TASK TO CARRY OUT
Beneath this task are the entries; from the line with "U107 pin PD2: U101/DO -> W16" through the last one, transcribe every line exactly and nothing else, skipping pictures.

▬▬▬▬▬▬▬▬▬▬

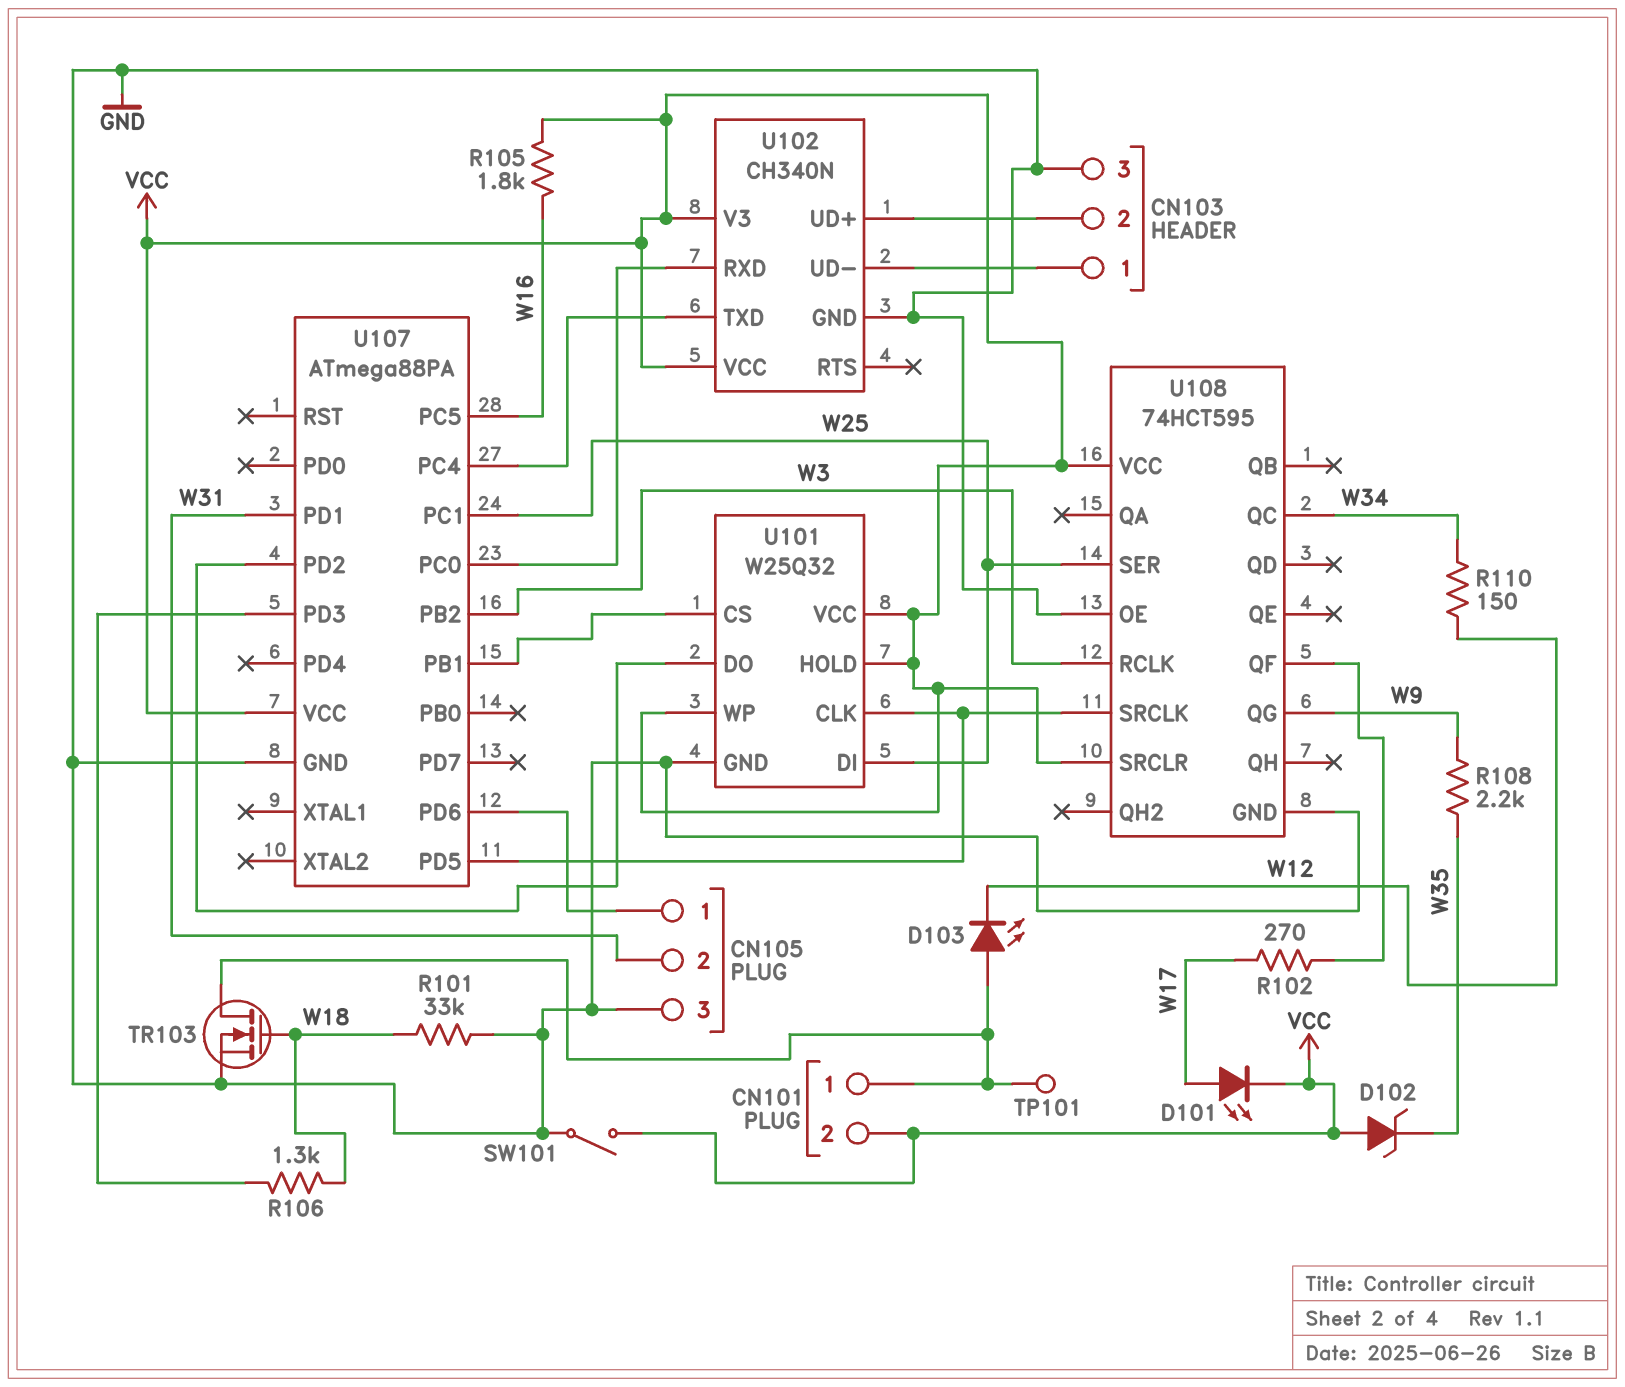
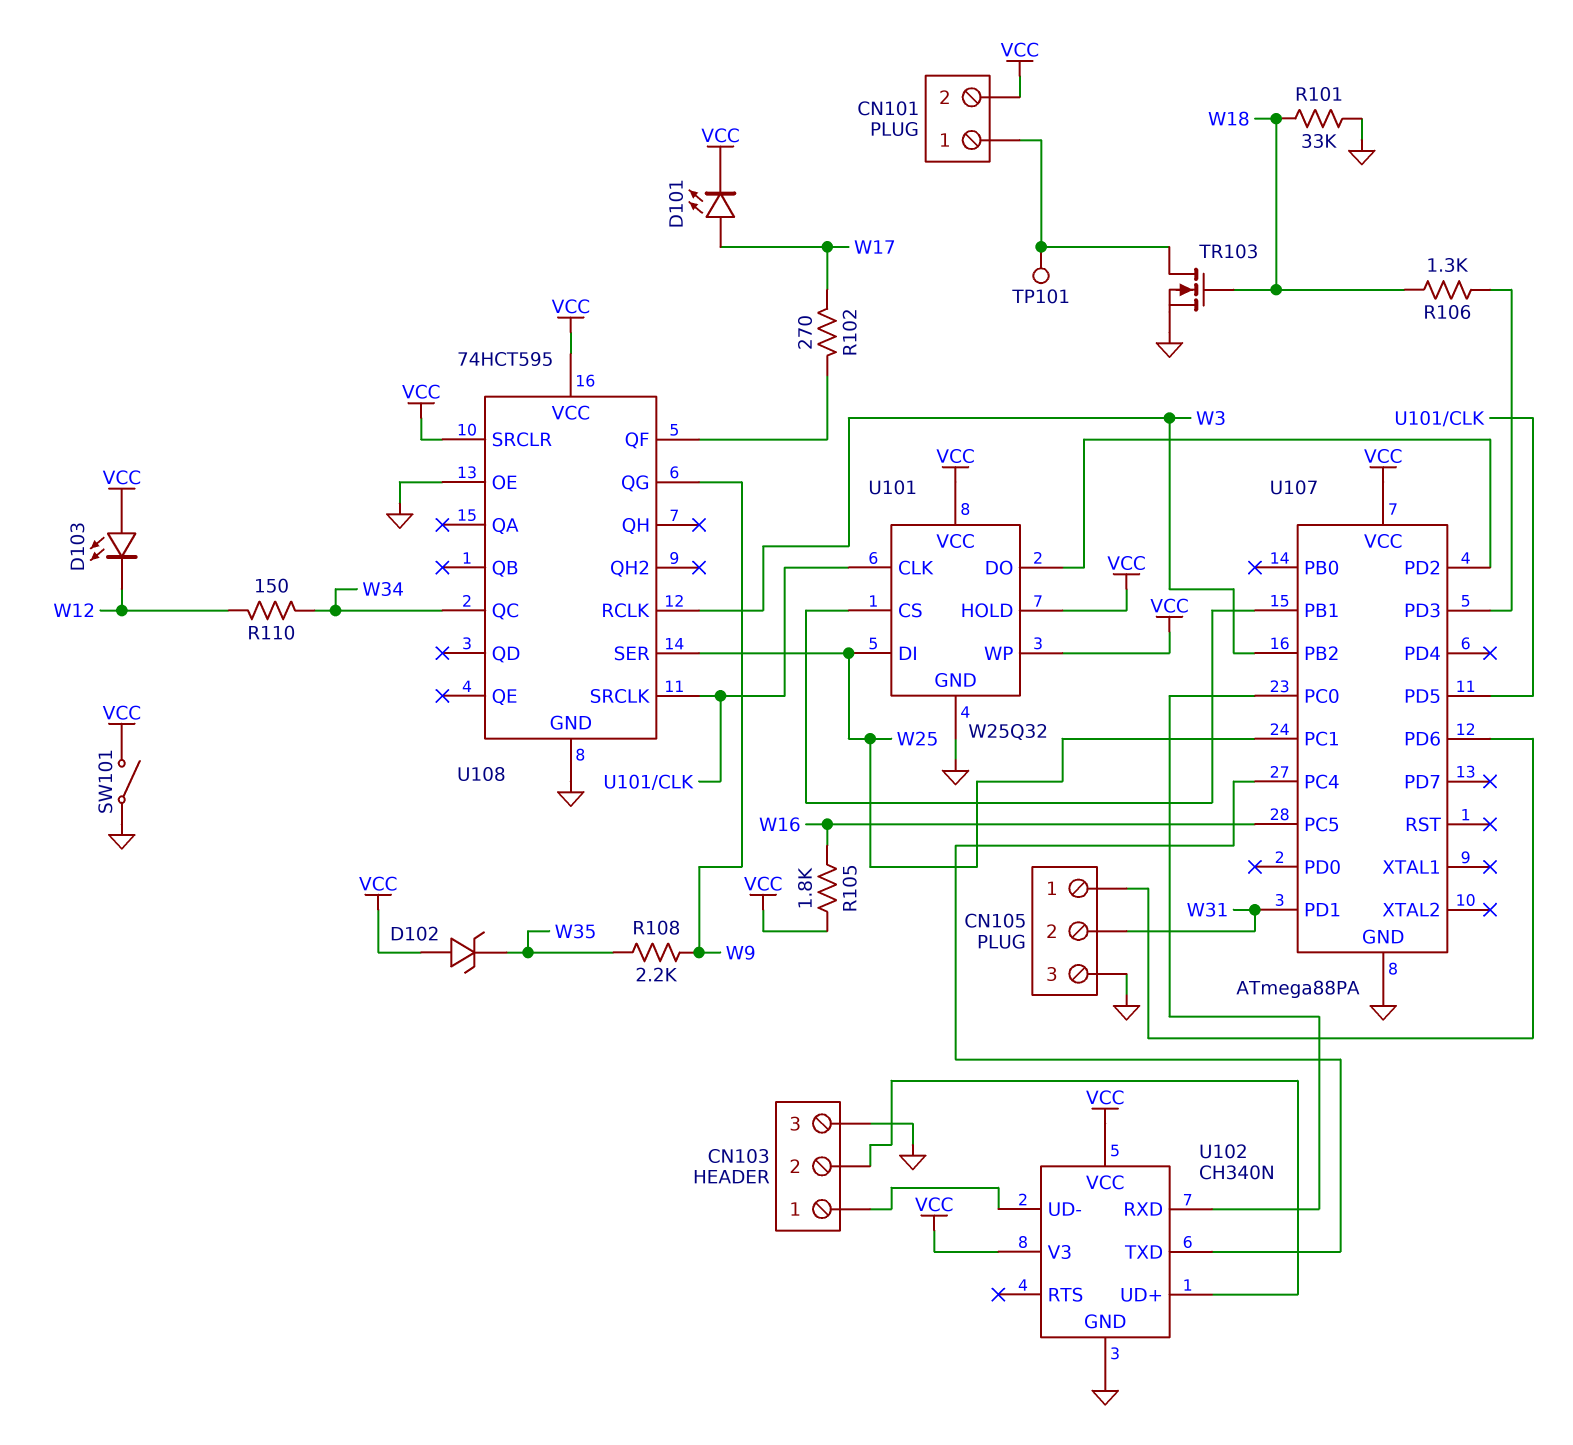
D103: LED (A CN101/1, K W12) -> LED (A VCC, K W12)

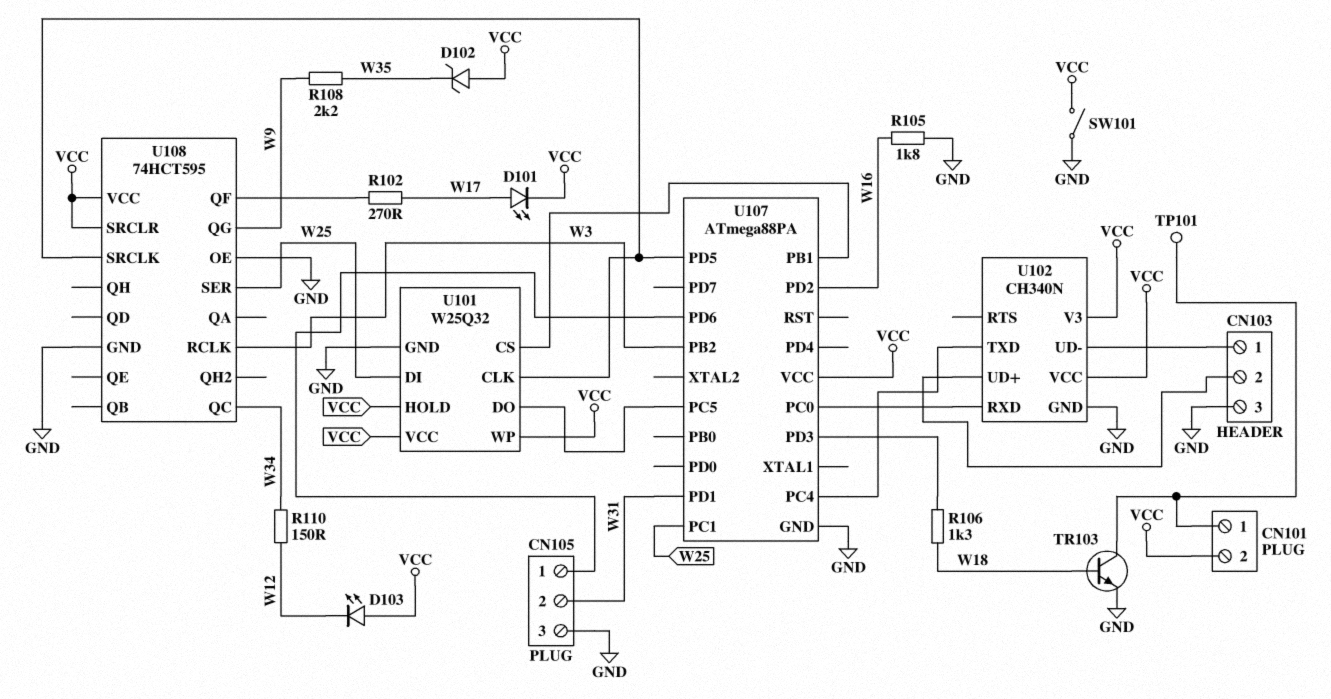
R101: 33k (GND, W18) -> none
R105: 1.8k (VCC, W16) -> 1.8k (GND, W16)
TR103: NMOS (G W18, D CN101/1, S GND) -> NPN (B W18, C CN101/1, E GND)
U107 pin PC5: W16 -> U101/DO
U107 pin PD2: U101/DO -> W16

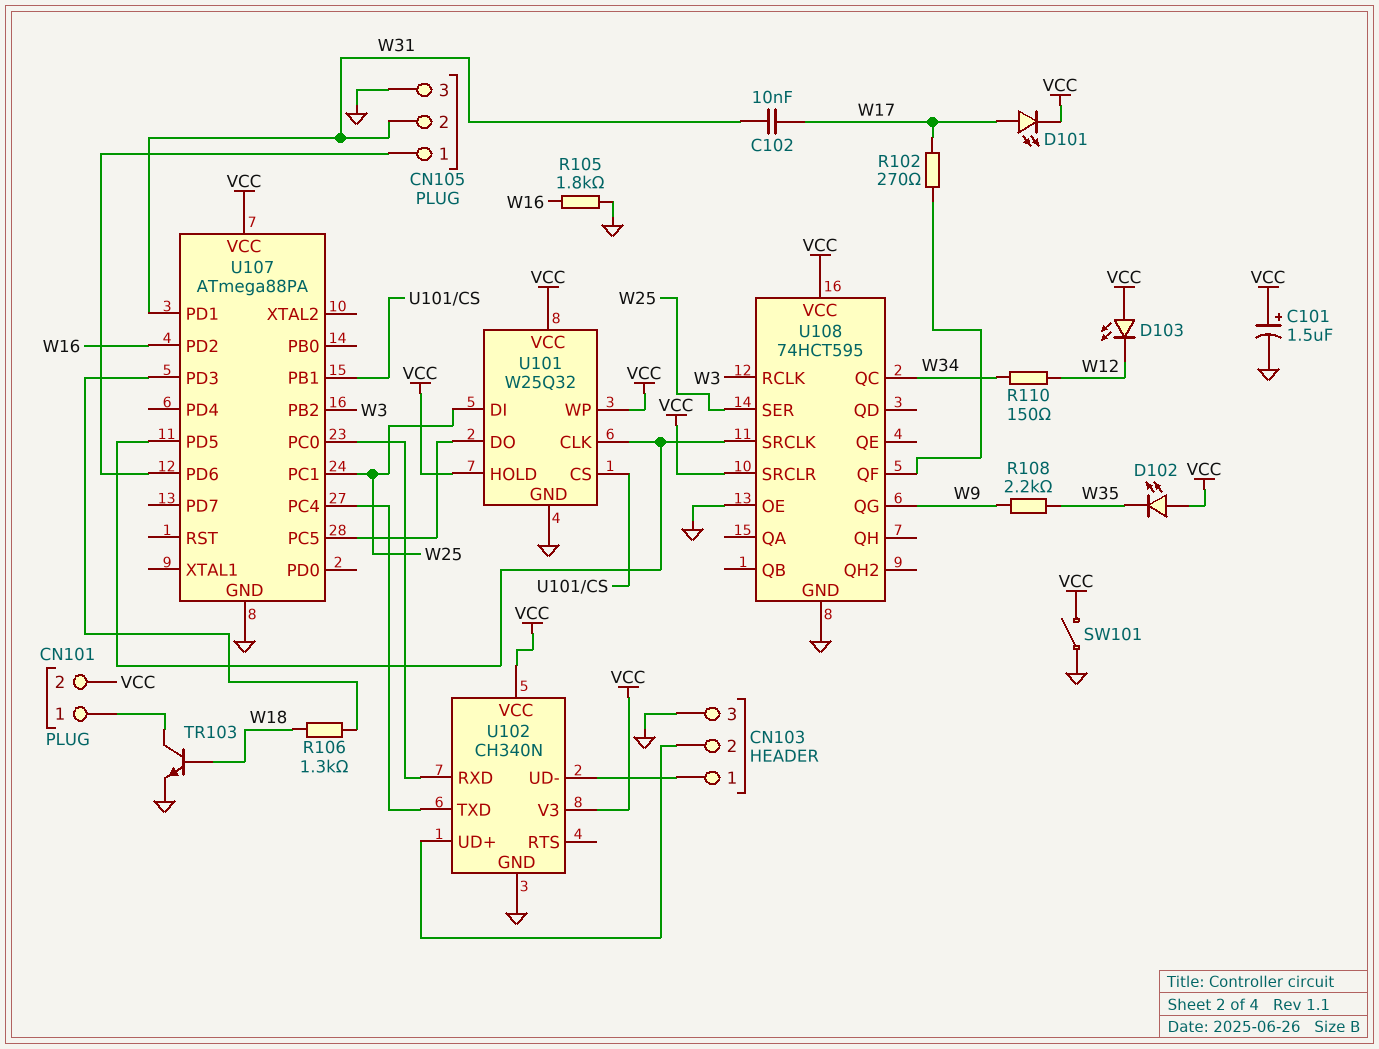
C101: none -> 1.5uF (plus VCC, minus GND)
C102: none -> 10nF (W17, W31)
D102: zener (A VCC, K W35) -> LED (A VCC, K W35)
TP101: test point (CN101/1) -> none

▬▬▬▬▬▬▬▬▬▬

TASK ANSWER
U107 pin PD2: U101/DO -> W16

C101: none -> 1.5uF (plus VCC, minus GND)
C102: none -> 10nF (W17, W31)
D102: zener (A VCC, K W35) -> LED (A VCC, K W35)
TP101: test point (CN101/1) -> none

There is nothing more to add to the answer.